- _Assignment_
If a line of the data below contains the string "NAND", copy it into your answer.

___ Provided data

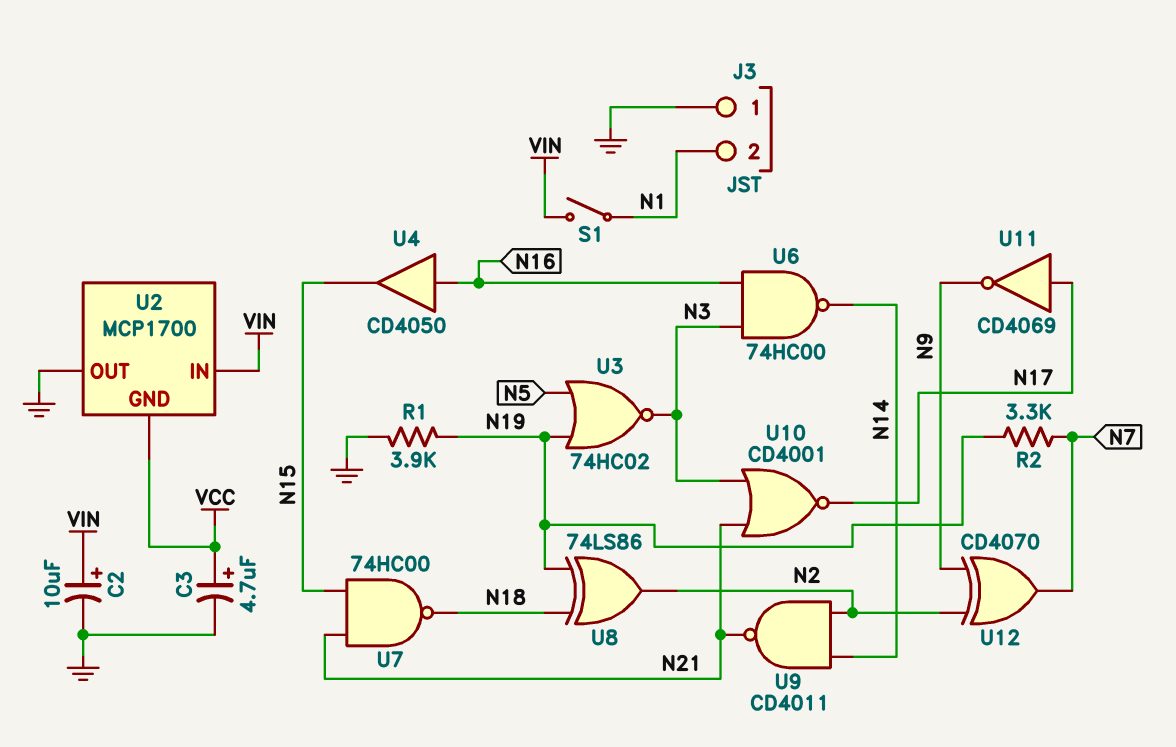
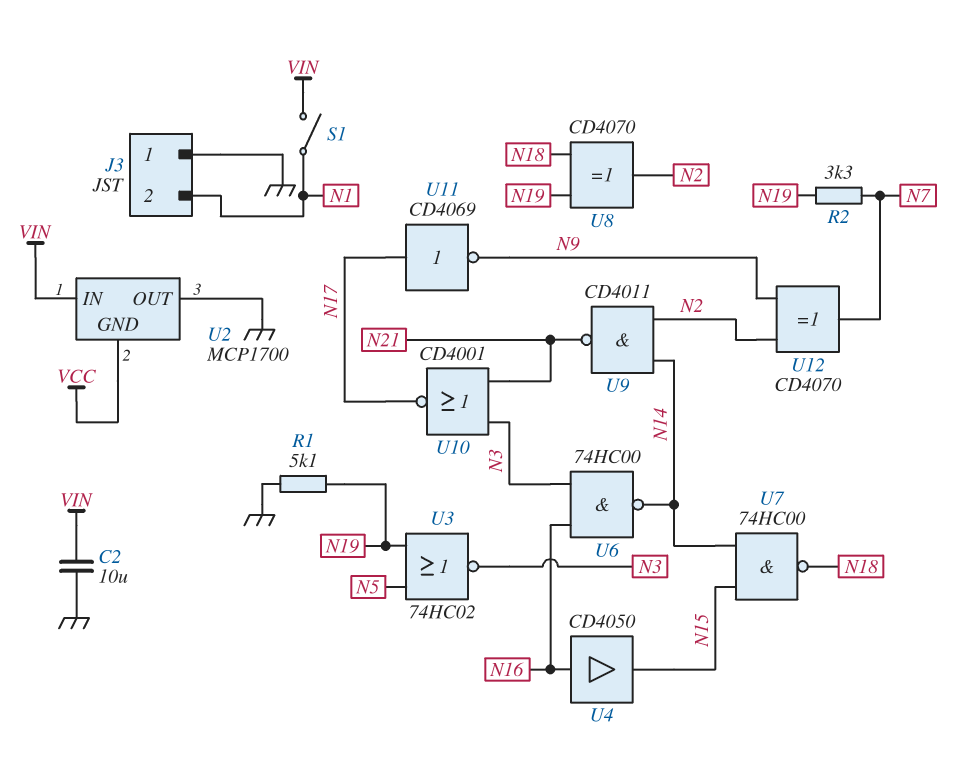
C2: 10uF (plus VIN, minus GND) -> 10uF (GND, VIN)
C3: 4.7uF (plus VCC, minus GND) -> none
R1: 3.9k (GND, N19) -> 5.1k (GND, N19)
U7: NAND 74HC00 (in N15, in N21, out N18) -> NAND 74HC00 (in N14, in N15, out N18)
U8: XOR 74LS86 (in N18, in N19, out N2) -> XOR CD4070 (in N18, in N19, out N2)

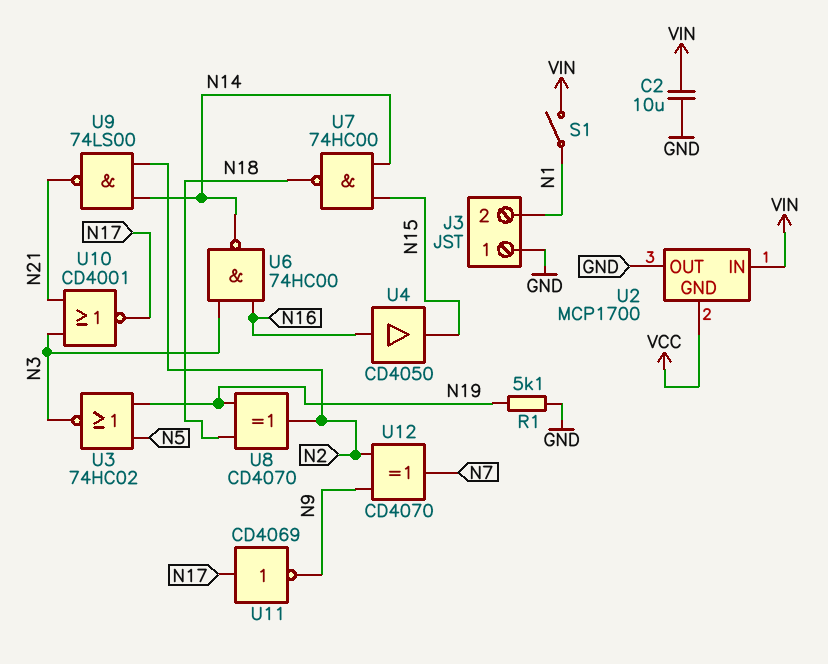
R2: 3.3k (N7, N19) -> none
U9: NAND CD4011 (in N2, in N14, out N21) -> NAND 74LS00 (in N2, in N14, out N21)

______

- _The answer_
U7: NAND 74HC00 (in N15, in N21, out N18) -> NAND 74HC00 (in N14, in N15, out N18)
U9: NAND CD4011 (in N2, in N14, out N21) -> NAND 74LS00 (in N2, in N14, out N21)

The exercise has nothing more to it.